--- TASK DATA Enclosed Below ---

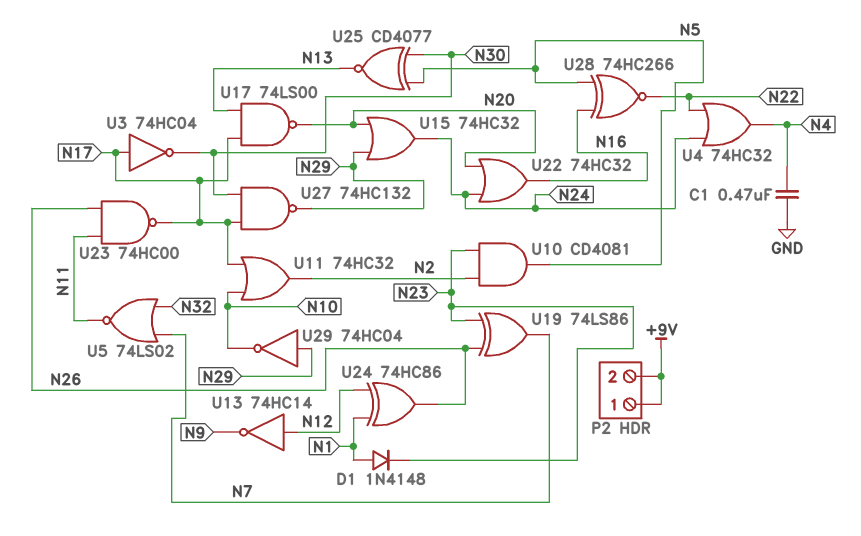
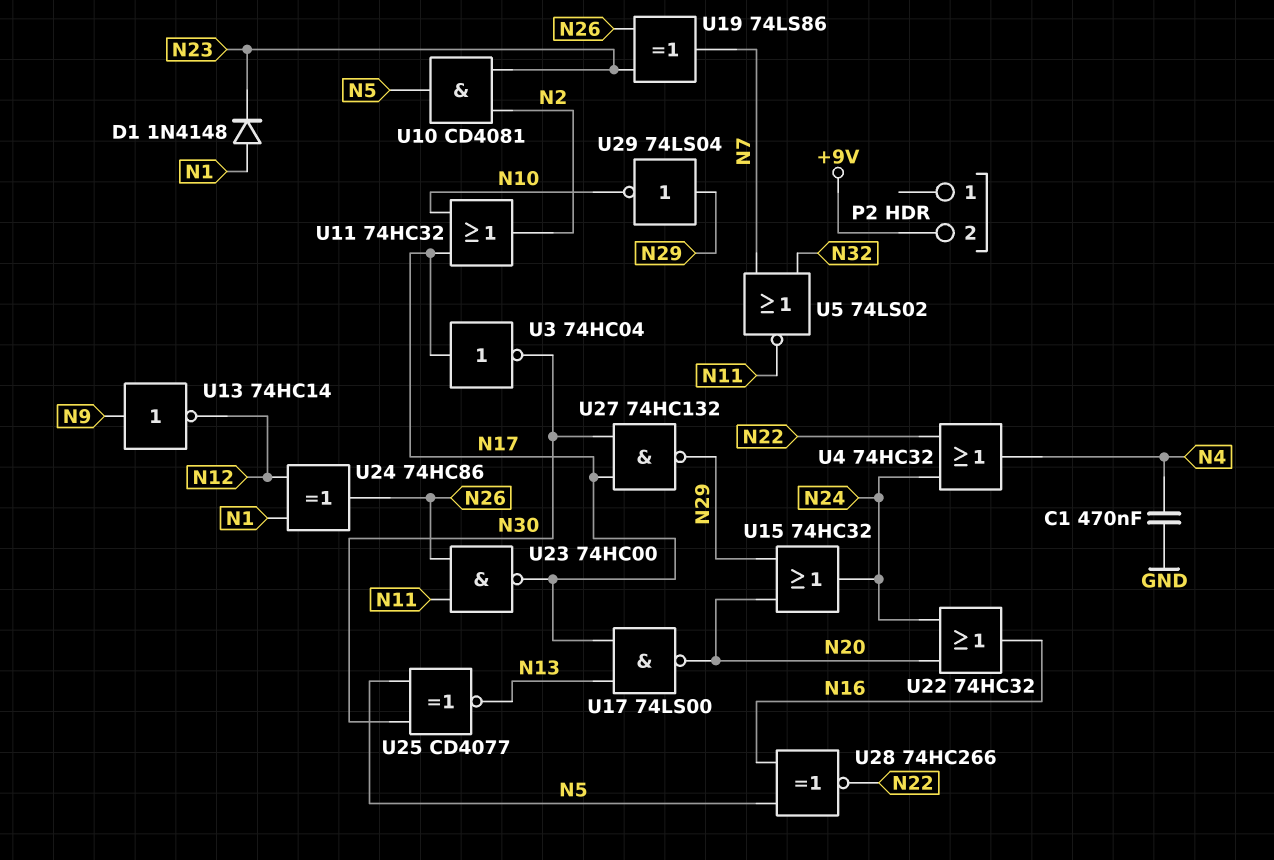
P2 pin 1: +9V -> none
U13: NOT 74HC14 (in N12, out N9) -> NOT 74HC14 (in N9, out N12)
U29: NOT 74HC04 (in N29, out N10) -> NOT 74LS04 (in N29, out N10)

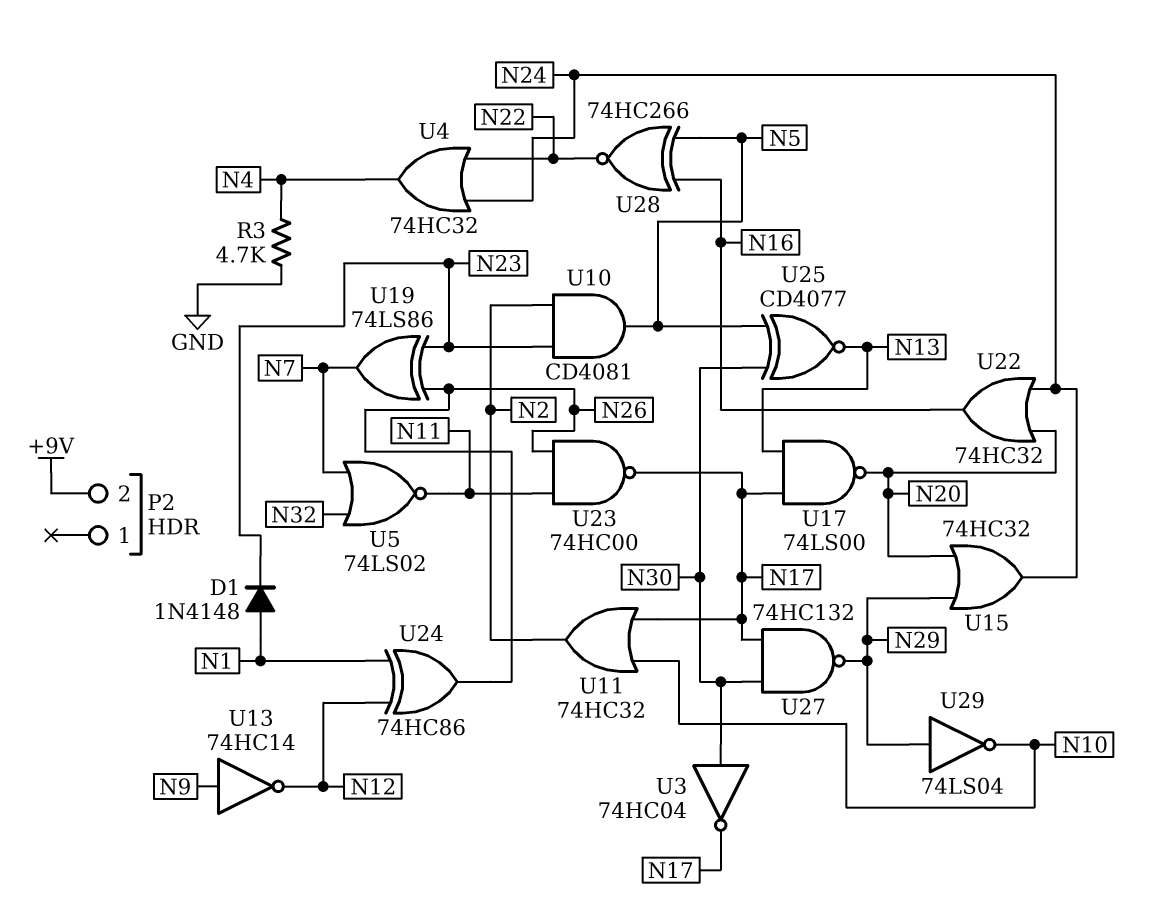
C1: 470nF (GND, N4) -> none
R3: none -> 4.7k (GND, N4)
U3: NOT 74HC04 (in N17, out N30) -> NOT 74HC04 (in N30, out N17)

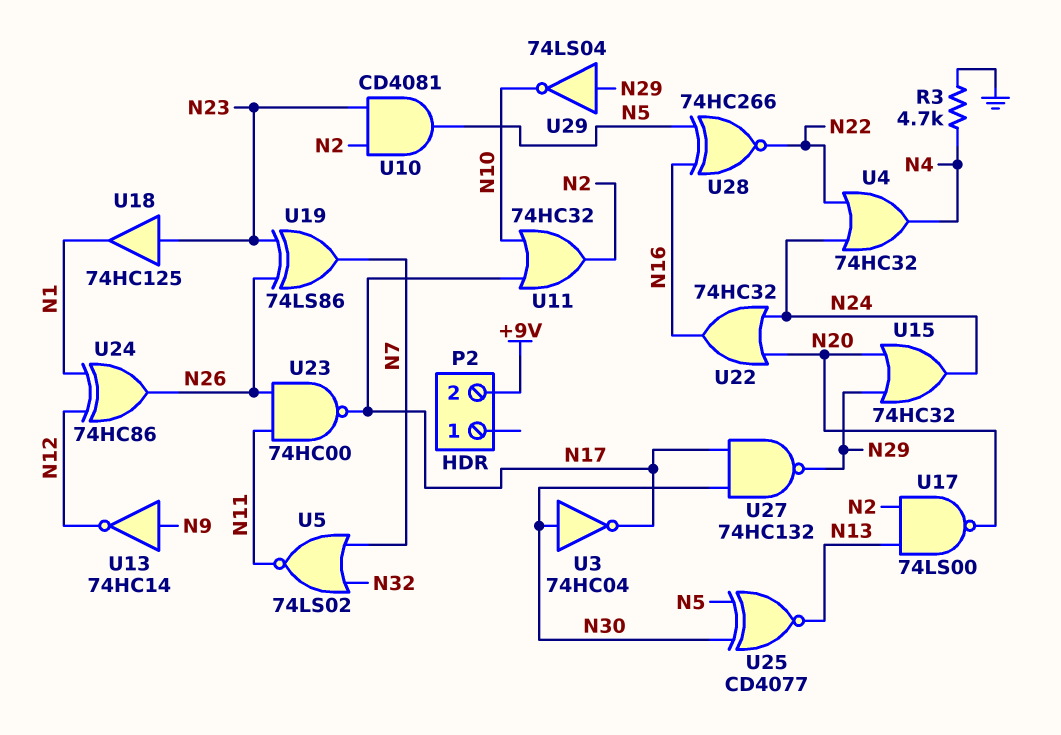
D1: diode 1N4148 (A N1, K N23) -> none
U17: NAND 74LS00 (in N13, in N17, out N20) -> NAND 74LS00 (in N2, in N13, out N20)
U18: none -> buffer 74HC125 (in N23, out N1)

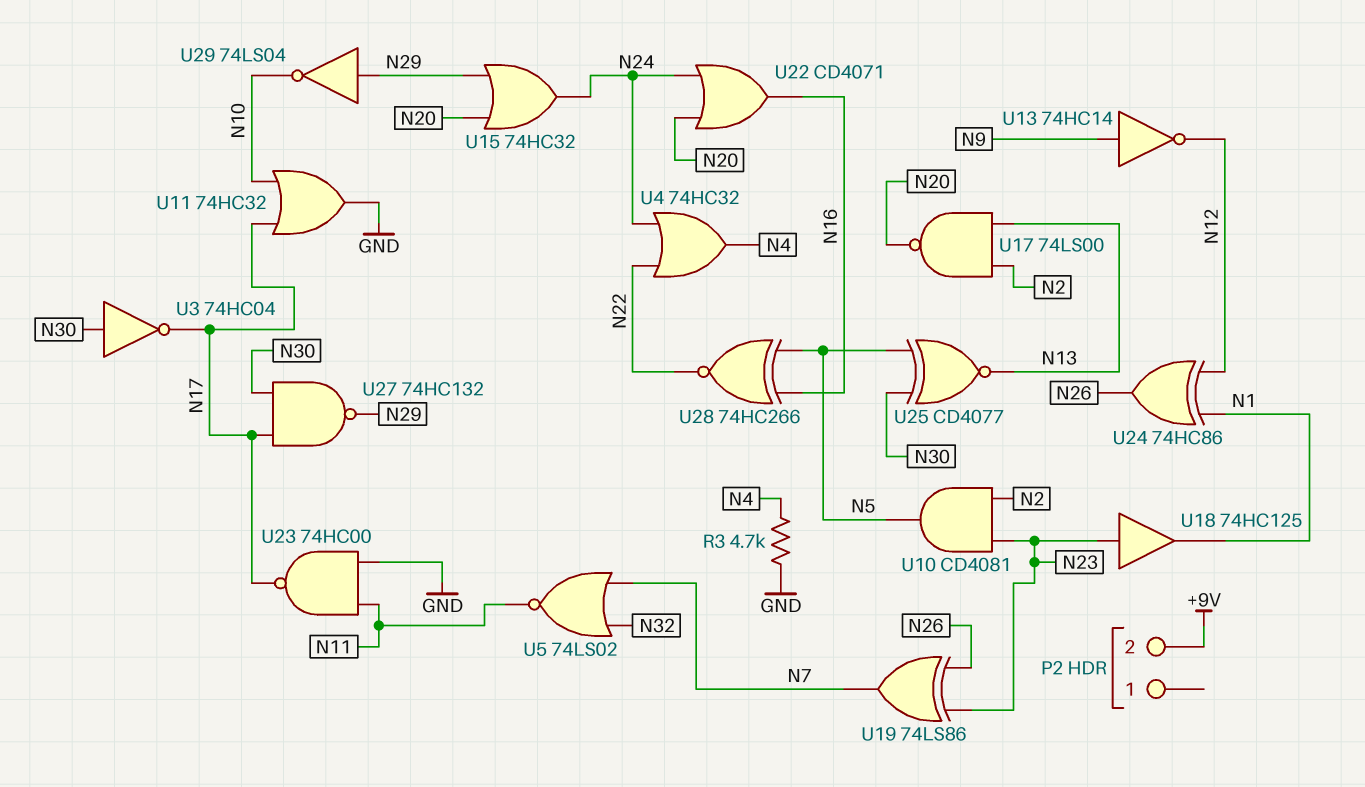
U11: OR 74HC32 (in N10, in N17, out N2) -> OR 74HC32 (in N10, in N17, out GND)
U22: OR 74HC32 (in N20, in N24, out N16) -> OR CD4071 (in N20, in N24, out N16)
U23: NAND 74HC00 (in N11, in N26, out N17) -> NAND 74HC00 (in GND, in N11, out N17)

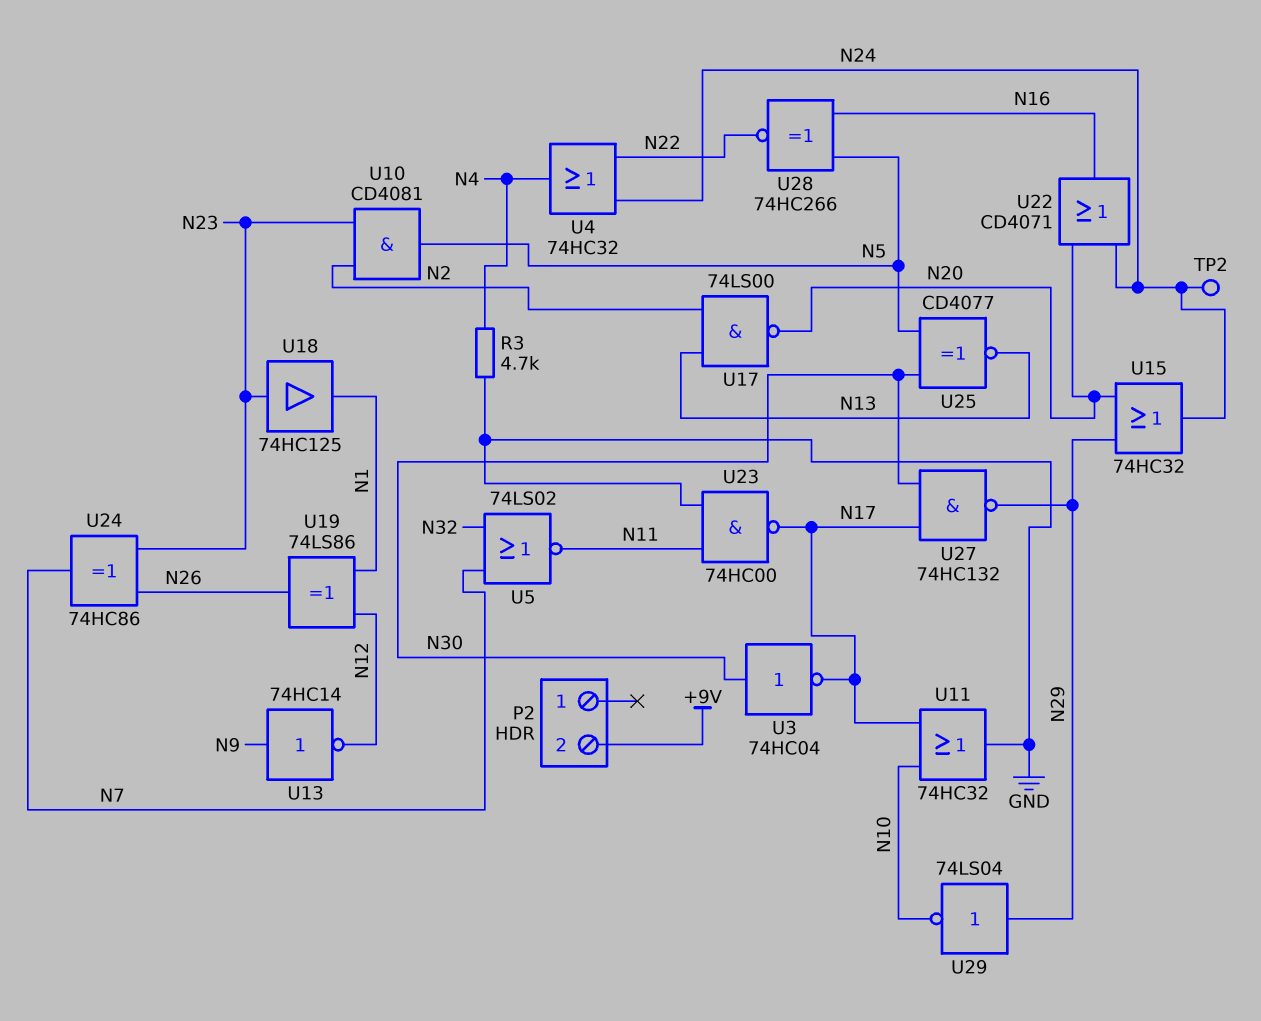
TP2: none -> test point (N24)
U19: XOR 74LS86 (in N23, in N26, out N7) -> XOR 74LS86 (in N1, in N12, out N26)
U24: XOR 74HC86 (in N1, in N12, out N26) -> XOR 74HC86 (in N23, in N26, out N7)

--- End of Enclosed TASK DATA ---

### WORK INSTRUCTION
With the pictures left aside, write out all of the records above exactly.

### TASK RESPONSE
P2 pin 1: +9V -> none
U13: NOT 74HC14 (in N12, out N9) -> NOT 74HC14 (in N9, out N12)
U29: NOT 74HC04 (in N29, out N10) -> NOT 74LS04 (in N29, out N10)

C1: 470nF (GND, N4) -> none
R3: none -> 4.7k (GND, N4)
U3: NOT 74HC04 (in N17, out N30) -> NOT 74HC04 (in N30, out N17)

D1: diode 1N4148 (A N1, K N23) -> none
U17: NAND 74LS00 (in N13, in N17, out N20) -> NAND 74LS00 (in N2, in N13, out N20)
U18: none -> buffer 74HC125 (in N23, out N1)

U11: OR 74HC32 (in N10, in N17, out N2) -> OR 74HC32 (in N10, in N17, out GND)
U22: OR 74HC32 (in N20, in N24, out N16) -> OR CD4071 (in N20, in N24, out N16)
U23: NAND 74HC00 (in N11, in N26, out N17) -> NAND 74HC00 (in GND, in N11, out N17)

TP2: none -> test point (N24)
U19: XOR 74LS86 (in N23, in N26, out N7) -> XOR 74LS86 (in N1, in N12, out N26)
U24: XOR 74HC86 (in N1, in N12, out N26) -> XOR 74HC86 (in N23, in N26, out N7)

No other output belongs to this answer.